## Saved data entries
*** Block opens ***
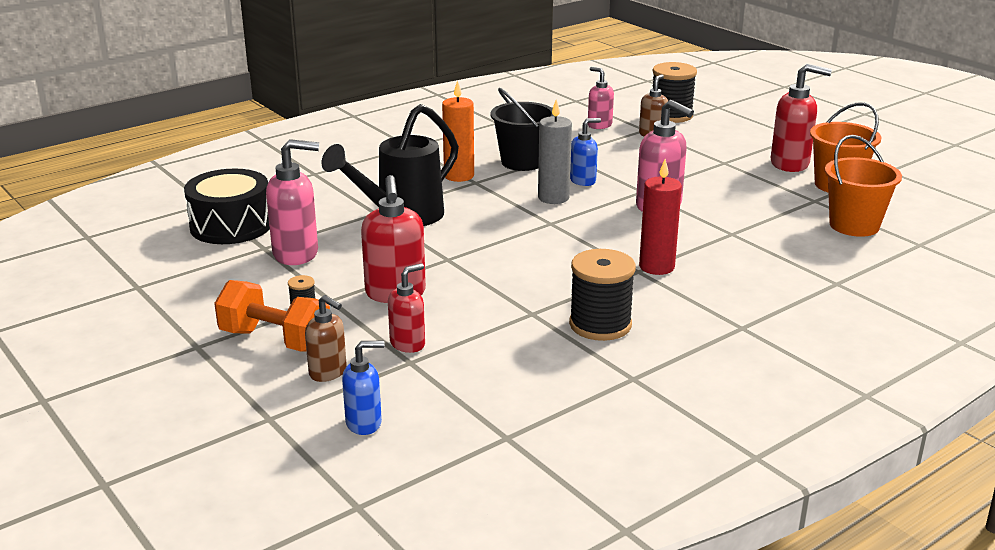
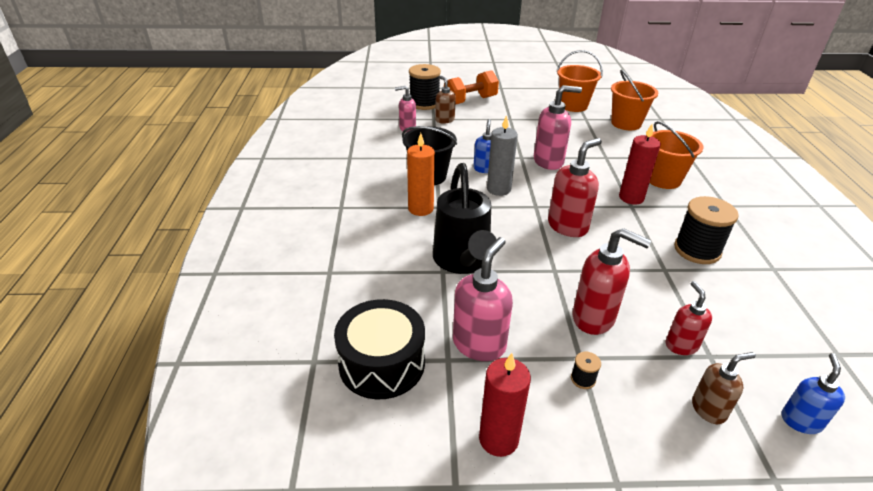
camera: 55 degrees left, 10 degrees up
orange dumbbell [214,280,330,352] -> orange dumbbell moved to [447,70,499,105]
red soap dispenser [771,64,832,172] -> red soap dispenser moved to [548,138,602,237]
none -> red candle [479,353,531,457]
none -> orange bucket [650,121,704,189]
*** Block closes ***
Where a line above includes "moved", copy that line.

orange dumbbell [214,280,330,352] -> orange dumbbell moved to [447,70,499,105]
red soap dispenser [771,64,832,172] -> red soap dispenser moved to [548,138,602,237]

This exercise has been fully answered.